Please repeat the rows below, switching every "center" to "middle" and keeping everything else the same.
##### DATA ROWS #####
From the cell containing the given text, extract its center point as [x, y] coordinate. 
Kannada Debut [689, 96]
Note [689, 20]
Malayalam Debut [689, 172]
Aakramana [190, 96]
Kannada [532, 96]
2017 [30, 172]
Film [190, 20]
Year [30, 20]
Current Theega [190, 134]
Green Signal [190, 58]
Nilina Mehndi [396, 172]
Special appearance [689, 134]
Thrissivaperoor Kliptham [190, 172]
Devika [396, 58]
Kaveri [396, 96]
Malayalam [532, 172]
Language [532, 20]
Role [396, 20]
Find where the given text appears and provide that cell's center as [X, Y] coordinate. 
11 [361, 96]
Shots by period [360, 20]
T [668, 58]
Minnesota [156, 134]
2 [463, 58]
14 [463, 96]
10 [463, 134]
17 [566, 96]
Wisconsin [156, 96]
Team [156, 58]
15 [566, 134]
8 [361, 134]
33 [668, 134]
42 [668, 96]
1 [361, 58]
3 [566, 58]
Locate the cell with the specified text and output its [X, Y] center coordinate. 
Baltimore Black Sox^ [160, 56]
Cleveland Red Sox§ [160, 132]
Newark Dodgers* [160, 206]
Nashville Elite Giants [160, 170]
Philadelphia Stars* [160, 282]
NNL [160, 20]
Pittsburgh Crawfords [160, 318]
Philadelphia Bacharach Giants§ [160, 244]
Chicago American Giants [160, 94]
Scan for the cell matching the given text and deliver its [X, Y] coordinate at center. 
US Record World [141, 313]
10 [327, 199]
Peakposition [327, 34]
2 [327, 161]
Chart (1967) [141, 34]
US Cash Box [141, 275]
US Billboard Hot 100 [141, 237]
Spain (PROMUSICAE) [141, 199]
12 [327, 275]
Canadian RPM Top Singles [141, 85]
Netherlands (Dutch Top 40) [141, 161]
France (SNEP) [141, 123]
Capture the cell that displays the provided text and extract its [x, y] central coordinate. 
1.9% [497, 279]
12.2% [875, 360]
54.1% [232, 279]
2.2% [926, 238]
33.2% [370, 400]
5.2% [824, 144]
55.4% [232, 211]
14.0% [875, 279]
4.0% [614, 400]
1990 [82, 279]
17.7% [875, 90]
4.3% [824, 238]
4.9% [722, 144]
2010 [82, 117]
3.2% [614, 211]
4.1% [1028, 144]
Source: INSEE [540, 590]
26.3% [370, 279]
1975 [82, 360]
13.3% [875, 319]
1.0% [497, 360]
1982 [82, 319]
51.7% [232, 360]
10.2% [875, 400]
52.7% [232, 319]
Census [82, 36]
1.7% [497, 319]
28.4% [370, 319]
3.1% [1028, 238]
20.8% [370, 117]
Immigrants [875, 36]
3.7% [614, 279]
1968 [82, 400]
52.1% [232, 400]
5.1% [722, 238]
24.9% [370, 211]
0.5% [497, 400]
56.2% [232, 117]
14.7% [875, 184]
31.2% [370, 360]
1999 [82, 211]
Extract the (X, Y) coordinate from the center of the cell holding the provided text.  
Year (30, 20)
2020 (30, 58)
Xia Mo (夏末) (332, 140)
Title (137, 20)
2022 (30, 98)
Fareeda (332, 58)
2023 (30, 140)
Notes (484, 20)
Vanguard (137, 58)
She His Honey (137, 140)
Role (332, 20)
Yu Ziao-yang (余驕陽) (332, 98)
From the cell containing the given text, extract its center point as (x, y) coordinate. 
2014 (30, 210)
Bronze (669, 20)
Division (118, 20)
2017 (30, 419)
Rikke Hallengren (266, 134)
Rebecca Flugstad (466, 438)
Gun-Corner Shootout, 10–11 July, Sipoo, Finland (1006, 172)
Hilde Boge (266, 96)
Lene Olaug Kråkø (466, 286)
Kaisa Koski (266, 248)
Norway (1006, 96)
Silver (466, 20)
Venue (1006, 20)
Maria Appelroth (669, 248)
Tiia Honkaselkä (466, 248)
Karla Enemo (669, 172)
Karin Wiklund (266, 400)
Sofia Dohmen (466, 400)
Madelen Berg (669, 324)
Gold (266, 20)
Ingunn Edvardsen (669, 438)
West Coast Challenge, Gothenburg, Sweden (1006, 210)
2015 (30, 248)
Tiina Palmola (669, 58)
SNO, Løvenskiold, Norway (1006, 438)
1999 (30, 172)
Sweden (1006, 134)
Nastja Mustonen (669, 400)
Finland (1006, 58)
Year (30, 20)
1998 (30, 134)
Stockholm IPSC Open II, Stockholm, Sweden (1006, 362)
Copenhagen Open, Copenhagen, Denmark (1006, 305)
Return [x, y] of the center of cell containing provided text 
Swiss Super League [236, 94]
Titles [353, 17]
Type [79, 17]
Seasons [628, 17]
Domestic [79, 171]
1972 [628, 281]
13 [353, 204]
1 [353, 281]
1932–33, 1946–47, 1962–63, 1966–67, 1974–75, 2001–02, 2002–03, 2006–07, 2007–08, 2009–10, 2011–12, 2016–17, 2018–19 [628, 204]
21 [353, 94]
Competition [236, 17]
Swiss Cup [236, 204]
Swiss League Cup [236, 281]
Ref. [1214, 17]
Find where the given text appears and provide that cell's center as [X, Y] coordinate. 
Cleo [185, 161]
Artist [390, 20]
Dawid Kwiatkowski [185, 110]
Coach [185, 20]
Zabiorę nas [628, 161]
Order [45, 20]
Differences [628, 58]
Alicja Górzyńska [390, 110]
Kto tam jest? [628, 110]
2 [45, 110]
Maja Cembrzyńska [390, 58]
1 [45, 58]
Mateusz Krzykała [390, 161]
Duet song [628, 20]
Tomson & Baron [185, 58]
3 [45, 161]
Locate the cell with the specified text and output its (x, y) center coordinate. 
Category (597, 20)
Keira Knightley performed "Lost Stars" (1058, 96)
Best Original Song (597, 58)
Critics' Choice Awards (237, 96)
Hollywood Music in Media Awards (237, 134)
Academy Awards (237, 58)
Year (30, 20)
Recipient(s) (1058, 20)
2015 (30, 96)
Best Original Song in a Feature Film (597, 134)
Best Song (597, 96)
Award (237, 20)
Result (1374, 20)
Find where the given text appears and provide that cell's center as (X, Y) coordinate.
#####
- _SOLVED PROBLEM_
From the cell containing the given text, extract its middle point as [x, y] coordinate. 
Kannada Debut [689, 96]
Note [689, 20]
Malayalam Debut [689, 172]
Aakramana [190, 96]
Kannada [532, 96]
2017 [30, 172]
Film [190, 20]
Year [30, 20]
Current Theega [190, 134]
Green Signal [190, 58]
Nilina Mehndi [396, 172]
Special appearance [689, 134]
Thrissivaperoor Kliptham [190, 172]
Devika [396, 58]
Kaveri [396, 96]
Malayalam [532, 172]
Language [532, 20]
Role [396, 20]
Find where the given text appears and provide that cell's middle as [X, Y] coordinate. 
11 [361, 96]
Shots by period [360, 20]
T [668, 58]
Minnesota [156, 134]
2 [463, 58]
14 [463, 96]
10 [463, 134]
17 [566, 96]
Wisconsin [156, 96]
Team [156, 58]
15 [566, 134]
8 [361, 134]
33 [668, 134]
42 [668, 96]
1 [361, 58]
3 [566, 58]
Locate the cell with the specified text and output its [X, Y] middle coordinate. 
Baltimore Black Sox^ [160, 56]
Cleveland Red Sox§ [160, 132]
Newark Dodgers* [160, 206]
Nashville Elite Giants [160, 170]
Philadelphia Stars* [160, 282]
NNL [160, 20]
Pittsburgh Crawfords [160, 318]
Philadelphia Bacharach Giants§ [160, 244]
Chicago American Giants [160, 94]
Scan for the cell matching the given text and deliver its [X, Y] coordinate at middle. 
US Record World [141, 313]
10 [327, 199]
Peakposition [327, 34]
2 [327, 161]
Chart (1967) [141, 34]
US Cash Box [141, 275]
US Billboard Hot 100 [141, 237]
Spain (PROMUSICAE) [141, 199]
12 [327, 275]
Canadian RPM Top Singles [141, 85]
Netherlands (Dutch Top 40) [141, 161]
France (SNEP) [141, 123]
Capture the cell that displays the provided text and extract its [x, y] central coordinate. 
1.9% [497, 279]
12.2% [875, 360]
54.1% [232, 279]
2.2% [926, 238]
33.2% [370, 400]
5.2% [824, 144]
55.4% [232, 211]
14.0% [875, 279]
4.0% [614, 400]
1990 [82, 279]
17.7% [875, 90]
4.3% [824, 238]
4.9% [722, 144]
2010 [82, 117]
3.2% [614, 211]
4.1% [1028, 144]
Source: INSEE [540, 590]
26.3% [370, 279]
1975 [82, 360]
13.3% [875, 319]
1.0% [497, 360]
1982 [82, 319]
51.7% [232, 360]
10.2% [875, 400]
52.7% [232, 319]
Census [82, 36]
1.7% [497, 319]
28.4% [370, 319]
3.1% [1028, 238]
20.8% [370, 117]
Immigrants [875, 36]
3.7% [614, 279]
1968 [82, 400]
52.1% [232, 400]
5.1% [722, 238]
24.9% [370, 211]
0.5% [497, 400]
56.2% [232, 117]
14.7% [875, 184]
31.2% [370, 360]
1999 [82, 211]
Extract the (X, Y) coordinate from the middle of the cell holding the provided text.  
Year (30, 20)
2020 (30, 58)
Xia Mo (夏末) (332, 140)
Title (137, 20)
2022 (30, 98)
Fareeda (332, 58)
2023 (30, 140)
Notes (484, 20)
Vanguard (137, 58)
She His Honey (137, 140)
Role (332, 20)
Yu Ziao-yang (余驕陽) (332, 98)
From the cell containing the given text, extract its middle point as (x, y) coordinate. 
2014 (30, 210)
Bronze (669, 20)
Division (118, 20)
2017 (30, 419)
Rikke Hallengren (266, 134)
Rebecca Flugstad (466, 438)
Gun-Corner Shootout, 10–11 July, Sipoo, Finland (1006, 172)
Hilde Boge (266, 96)
Lene Olaug Kråkø (466, 286)
Kaisa Koski (266, 248)
Norway (1006, 96)
Silver (466, 20)
Venue (1006, 20)
Maria Appelroth (669, 248)
Tiia Honkaselkä (466, 248)
Karla Enemo (669, 172)
Karin Wiklund (266, 400)
Sofia Dohmen (466, 400)
Madelen Berg (669, 324)
Gold (266, 20)
Ingunn Edvardsen (669, 438)
West Coast Challenge, Gothenburg, Sweden (1006, 210)
2015 (30, 248)
Tiina Palmola (669, 58)
SNO, Løvenskiold, Norway (1006, 438)
1999 (30, 172)
Sweden (1006, 134)
Nastja Mustonen (669, 400)
Finland (1006, 58)
Year (30, 20)
1998 (30, 134)
Stockholm IPSC Open II, Stockholm, Sweden (1006, 362)
Copenhagen Open, Copenhagen, Denmark (1006, 305)
Return [x, y] of the middle of cell containing provided text 
Swiss Super League [236, 94]
Titles [353, 17]
Type [79, 17]
Seasons [628, 17]
Domestic [79, 171]
1972 [628, 281]
13 [353, 204]
1 [353, 281]
1932–33, 1946–47, 1962–63, 1966–67, 1974–75, 2001–02, 2002–03, 2006–07, 2007–08, 2009–10, 2011–12, 2016–17, 2018–19 [628, 204]
21 [353, 94]
Competition [236, 17]
Swiss Cup [236, 204]
Swiss League Cup [236, 281]
Ref. [1214, 17]
Find where the given text appears and provide that cell's middle as [X, Y] coordinate. 
Cleo [185, 161]
Artist [390, 20]
Dawid Kwiatkowski [185, 110]
Coach [185, 20]
Zabiorę nas [628, 161]
Order [45, 20]
Differences [628, 58]
Alicja Górzyńska [390, 110]
Kto tam jest? [628, 110]
2 [45, 110]
Maja Cembrzyńska [390, 58]
1 [45, 58]
Mateusz Krzykała [390, 161]
Duet song [628, 20]
Tomson & Baron [185, 58]
3 [45, 161]
Locate the cell with the specified text and output its (x, y) middle coordinate. 
Category (597, 20)
Keira Knightley performed "Lost Stars" (1058, 96)
Best Original Song (597, 58)
Critics' Choice Awards (237, 96)
Hollywood Music in Media Awards (237, 134)
Academy Awards (237, 58)
Year (30, 20)
Recipient(s) (1058, 20)
2015 (30, 96)
Best Original Song in a Feature Film (597, 134)
Best Song (597, 96)
Award (237, 20)
Result (1374, 20)
Find where the given text appears and provide that cell's middle as (X, Y) coordinate.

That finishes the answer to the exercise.